## Work instruction
Look through the entries below and extract exactly the lines from the one containing "camera: 20 degrees right, 10 degrees up" through the one containing "(602, 241) = (647, 298): brown", ends included.
● ● ● ●
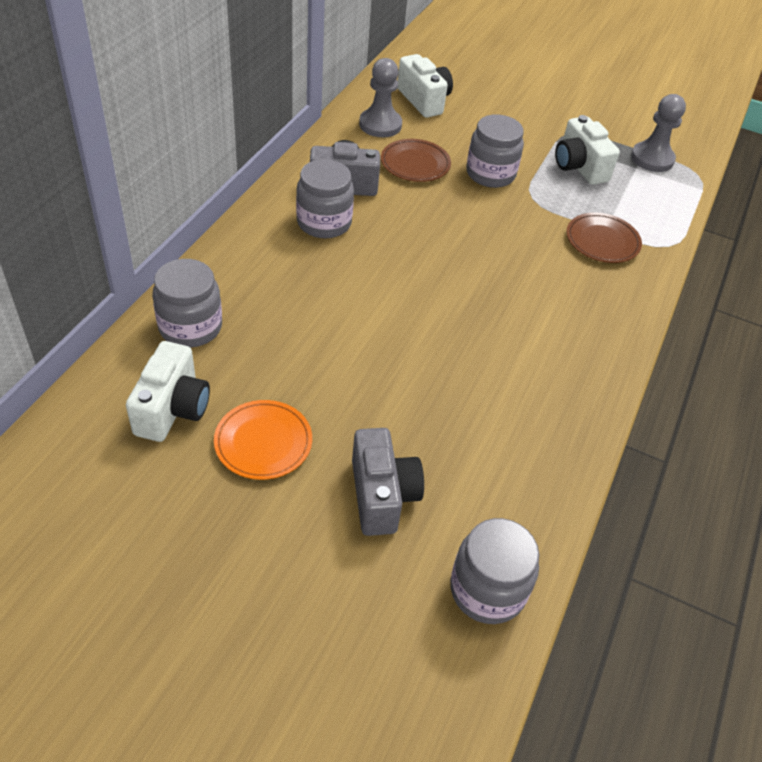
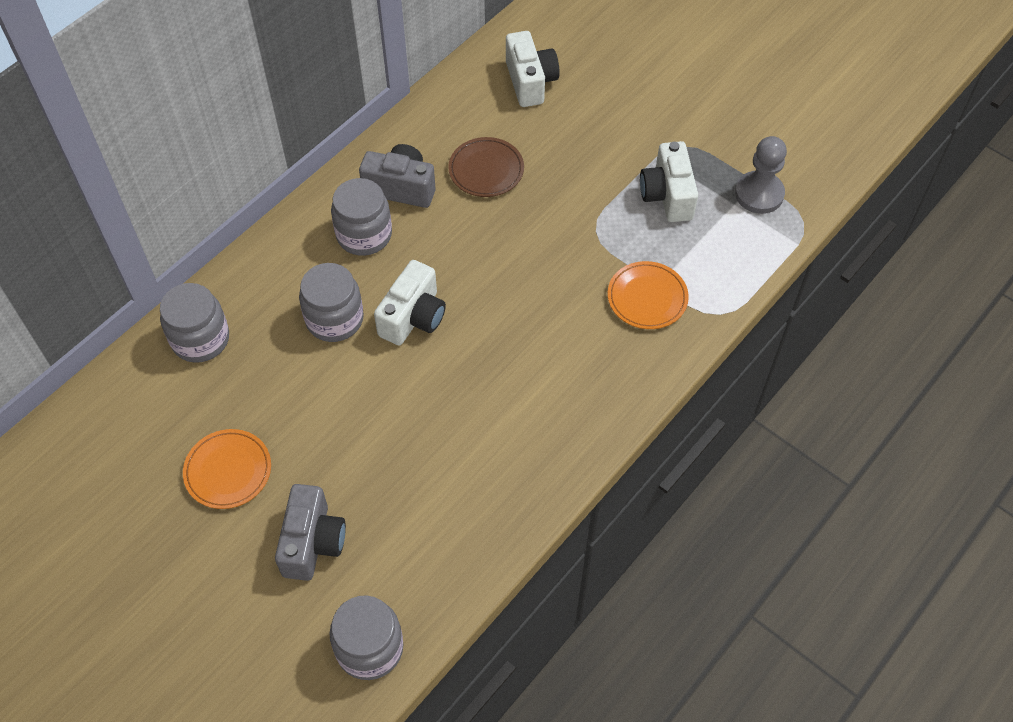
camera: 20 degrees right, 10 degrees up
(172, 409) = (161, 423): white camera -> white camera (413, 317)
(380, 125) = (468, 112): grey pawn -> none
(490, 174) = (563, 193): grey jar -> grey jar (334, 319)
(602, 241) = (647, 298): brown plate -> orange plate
● ● ● ●
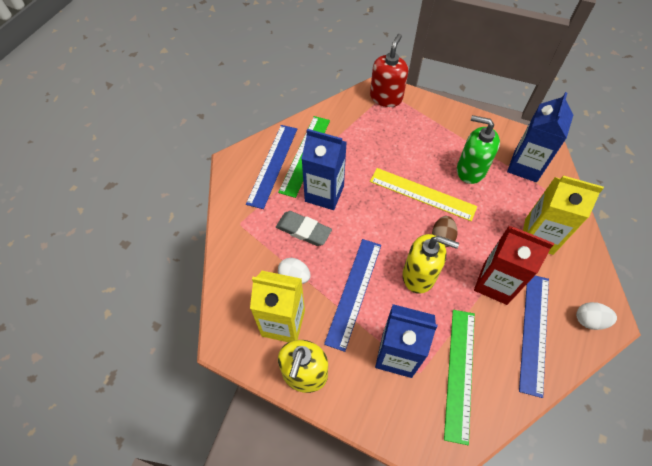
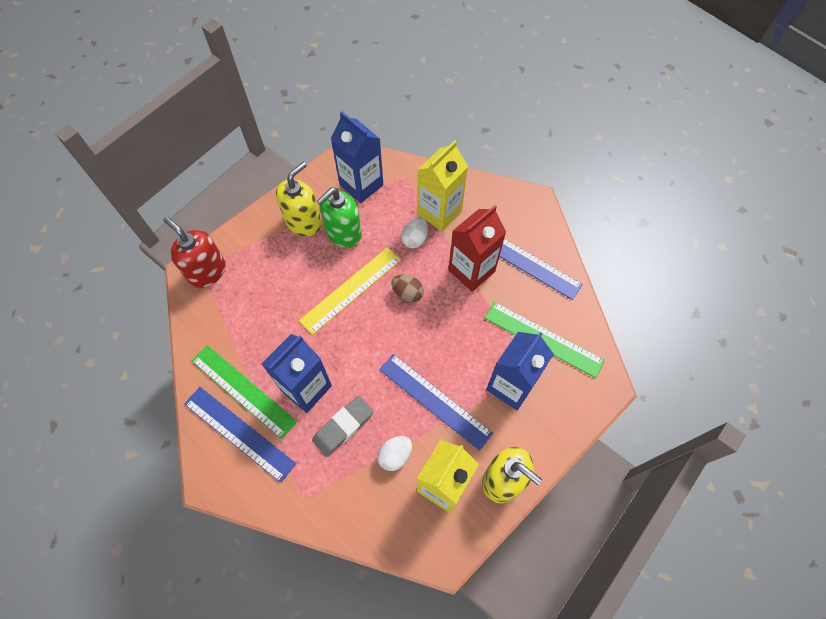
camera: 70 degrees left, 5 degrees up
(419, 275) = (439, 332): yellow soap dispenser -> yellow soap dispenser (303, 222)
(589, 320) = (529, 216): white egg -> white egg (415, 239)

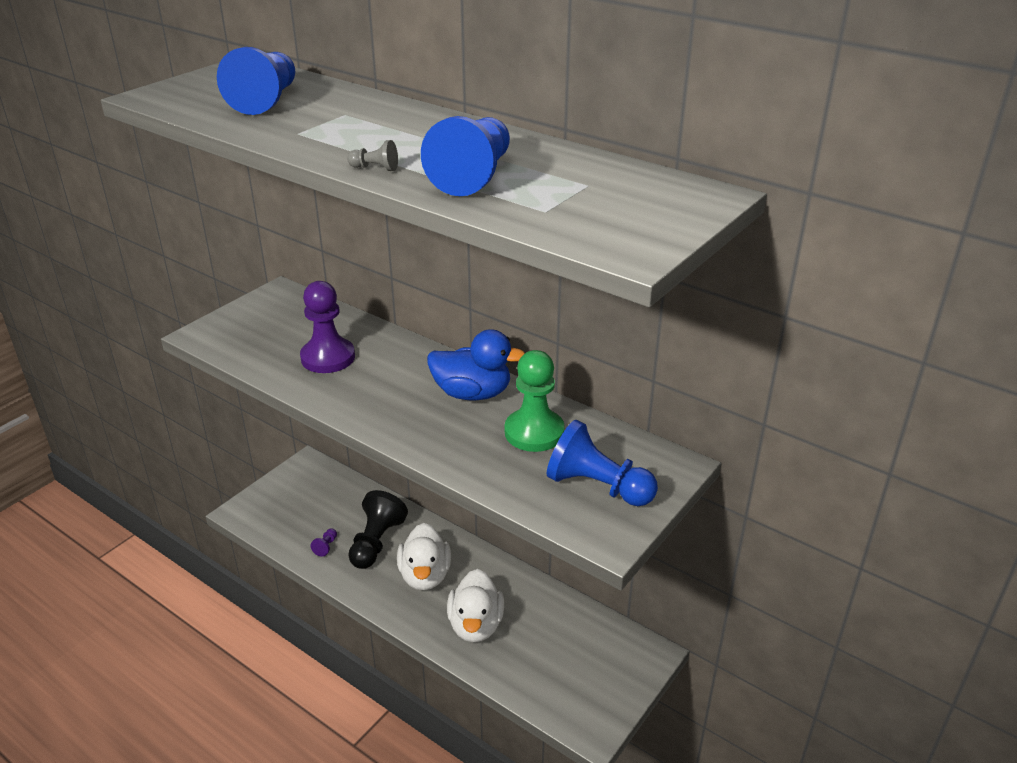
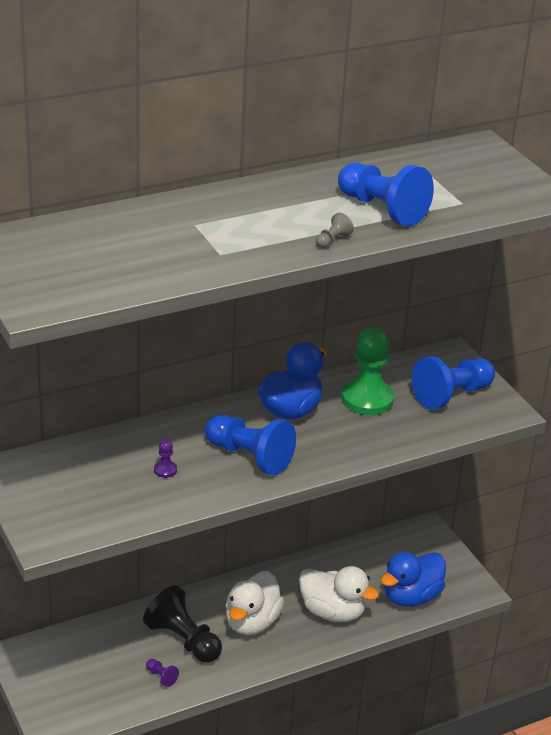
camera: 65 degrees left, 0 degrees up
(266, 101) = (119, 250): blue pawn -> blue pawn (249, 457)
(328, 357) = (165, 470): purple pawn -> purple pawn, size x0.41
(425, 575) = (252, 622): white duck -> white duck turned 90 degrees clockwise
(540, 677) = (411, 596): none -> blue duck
● ● ● ●
## Response area
camera: 20 degrees right, 10 degrees up
(172, 409) = (161, 423): white camera -> white camera (413, 317)
(380, 125) = (468, 112): grey pawn -> none
(490, 174) = (563, 193): grey jar -> grey jar (334, 319)
(602, 241) = (647, 298): brown plate -> orange plate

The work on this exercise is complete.